'''

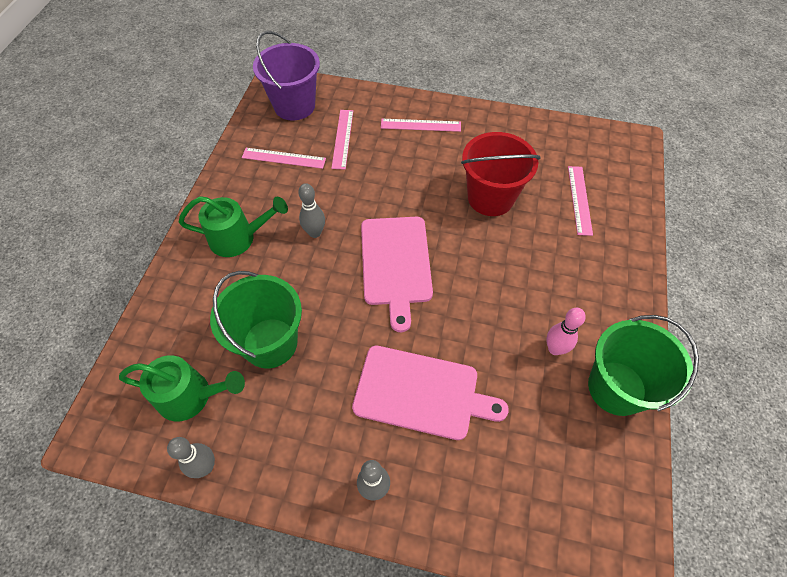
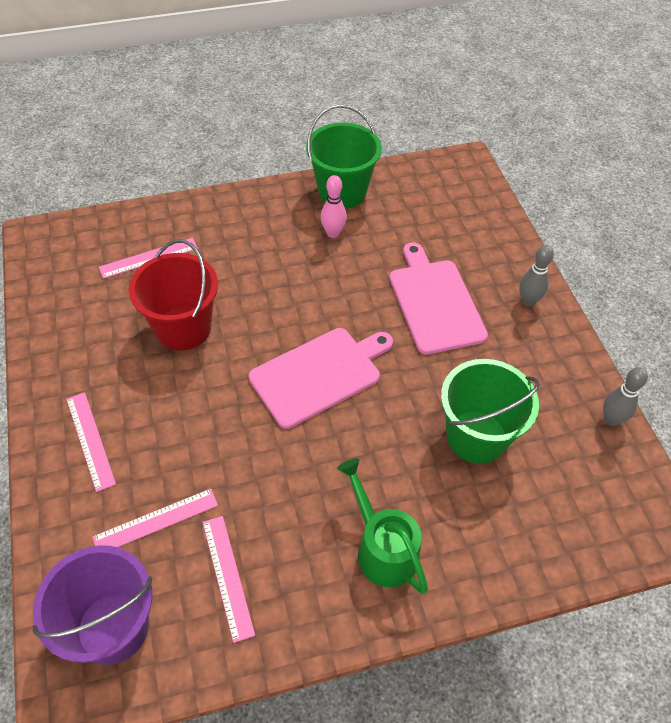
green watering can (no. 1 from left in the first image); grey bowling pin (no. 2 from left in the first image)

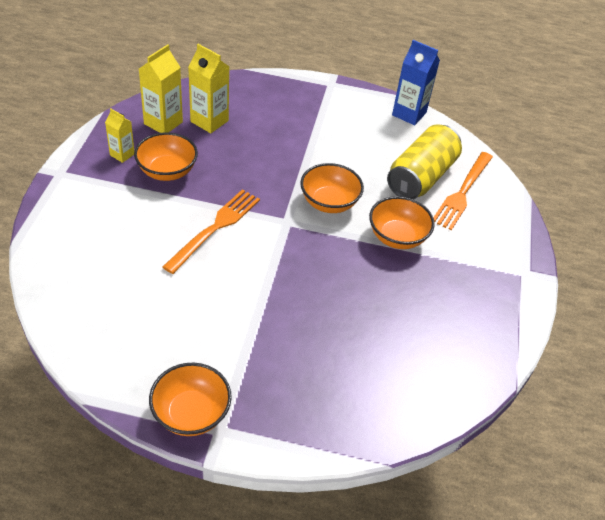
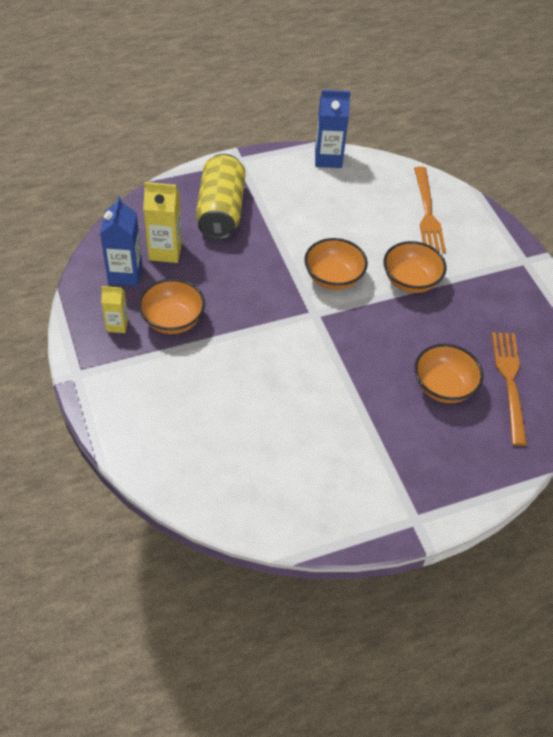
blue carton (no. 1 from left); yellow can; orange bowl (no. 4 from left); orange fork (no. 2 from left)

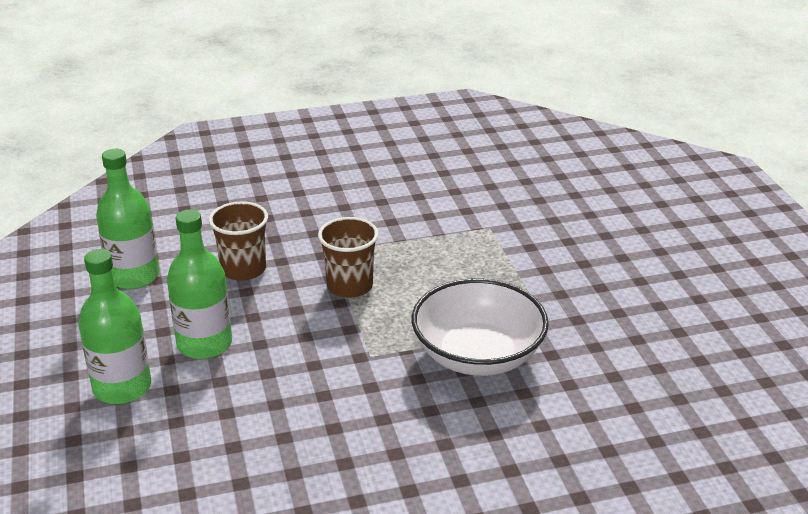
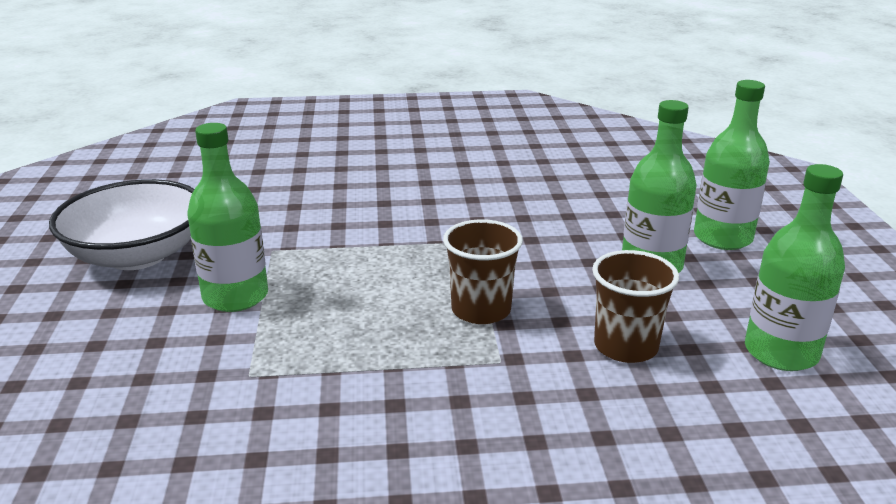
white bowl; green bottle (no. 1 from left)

'''

» Exercise directions: Repeat the data above exactly; images are not part of the copy.

» Exercise result:
green watering can (no. 1 from left in the first image); grey bowling pin (no. 2 from left in the first image)

blue carton (no. 1 from left); yellow can; orange bowl (no. 4 from left); orange fork (no. 2 from left)

white bowl; green bottle (no. 1 from left)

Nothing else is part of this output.